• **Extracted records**
━━━
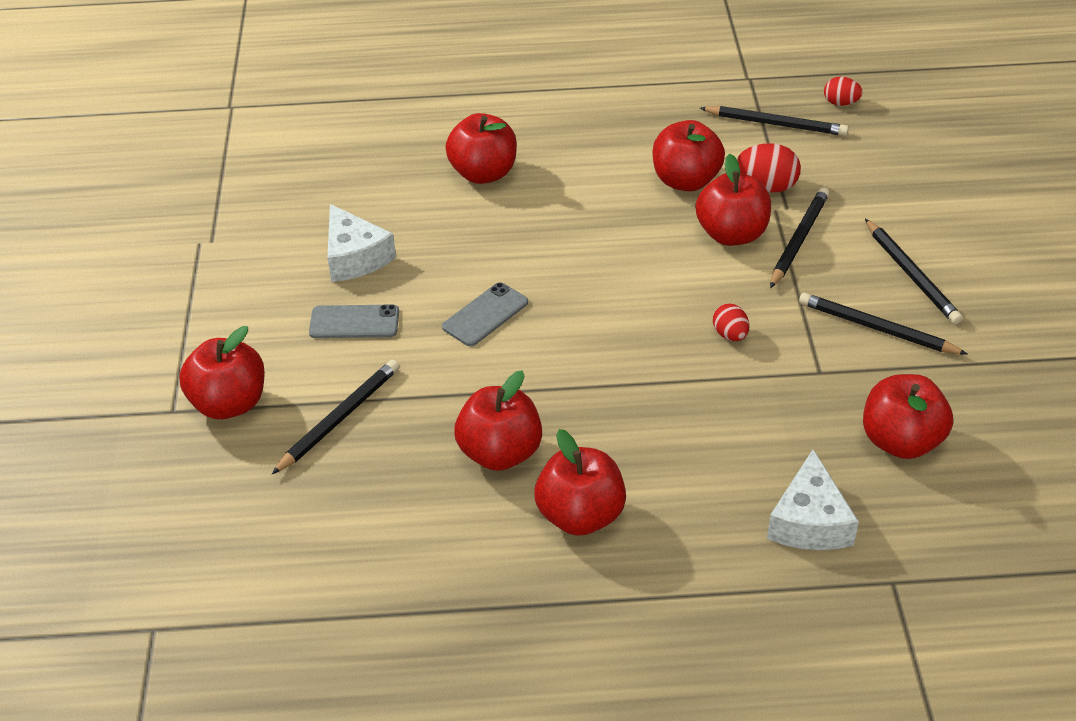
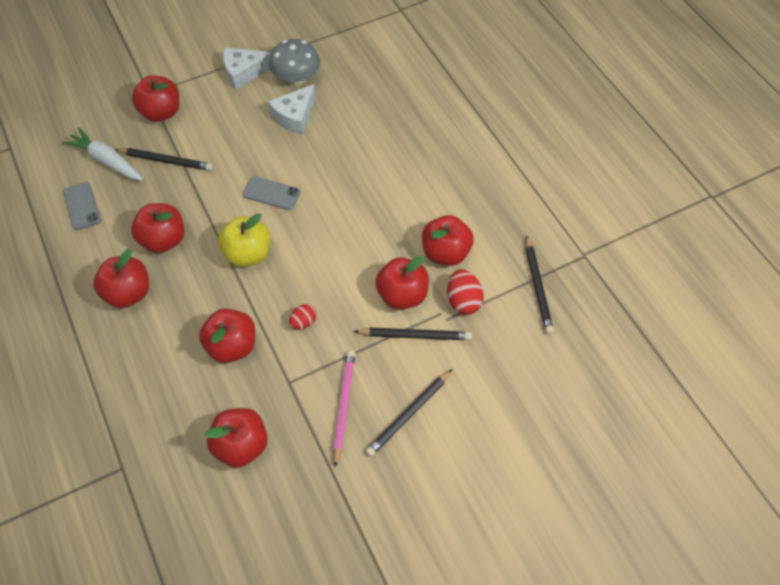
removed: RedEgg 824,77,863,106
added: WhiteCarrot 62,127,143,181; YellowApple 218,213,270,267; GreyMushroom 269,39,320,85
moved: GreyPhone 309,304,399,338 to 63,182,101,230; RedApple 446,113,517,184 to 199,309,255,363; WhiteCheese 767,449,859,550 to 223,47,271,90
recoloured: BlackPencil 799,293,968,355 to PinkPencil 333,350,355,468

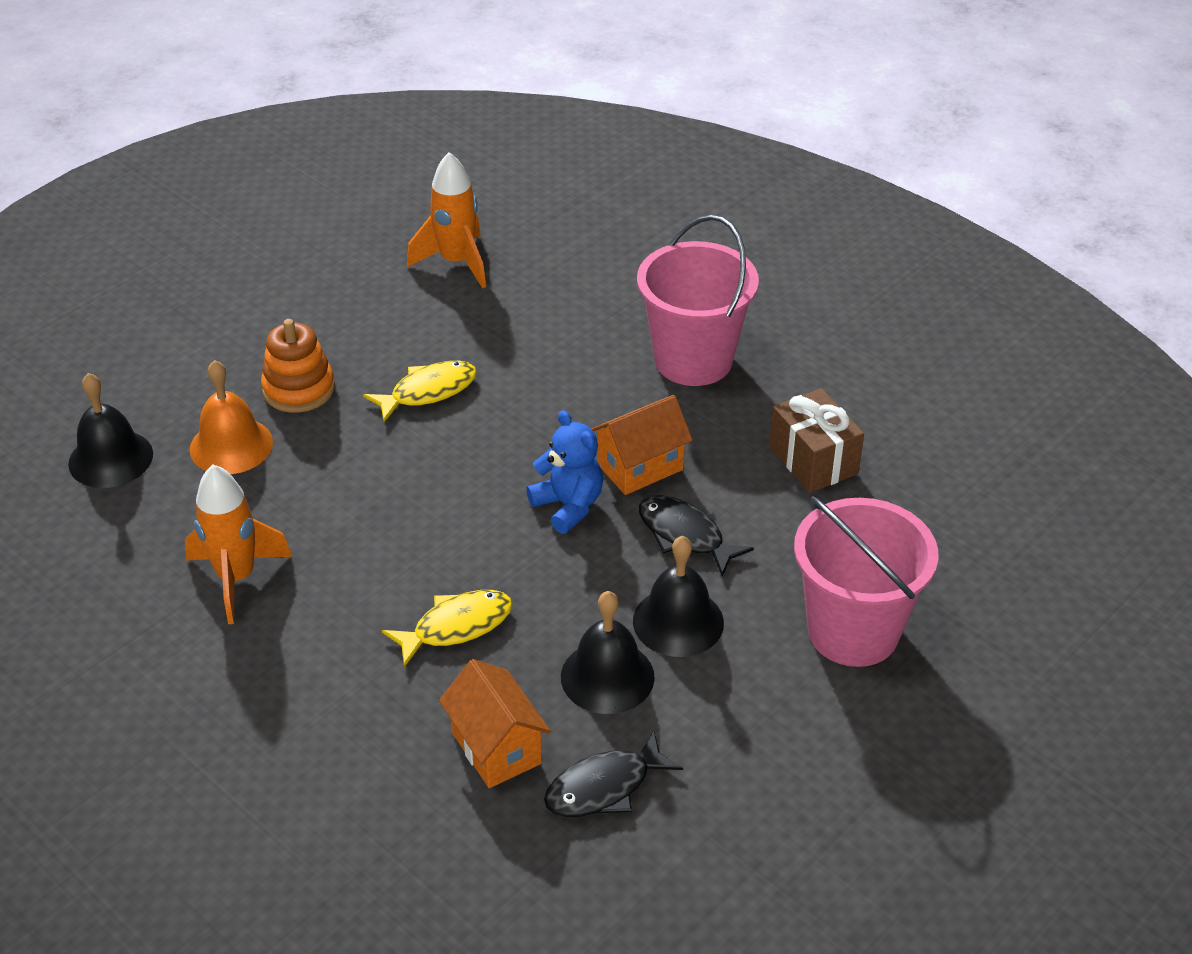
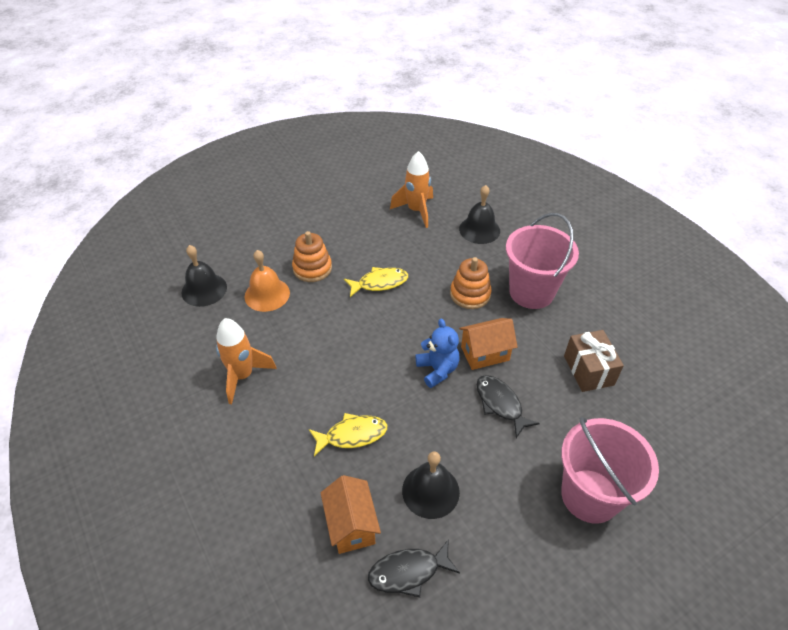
added: OrangeStackingToy 450,257,492,309
moved: BlackBell 633,536,724,657 to 459,185,500,244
━━━
• **Problem description**
Write the entries out in full and exactly, omitting every picture.

• **Written reply**
removed: RedEgg 824,77,863,106
added: WhiteCarrot 62,127,143,181; YellowApple 218,213,270,267; GreyMushroom 269,39,320,85
moved: GreyPhone 309,304,399,338 to 63,182,101,230; RedApple 446,113,517,184 to 199,309,255,363; WhiteCheese 767,449,859,550 to 223,47,271,90
recoloured: BlackPencil 799,293,968,355 to PinkPencil 333,350,355,468

added: OrangeStackingToy 450,257,492,309
moved: BlackBell 633,536,724,657 to 459,185,500,244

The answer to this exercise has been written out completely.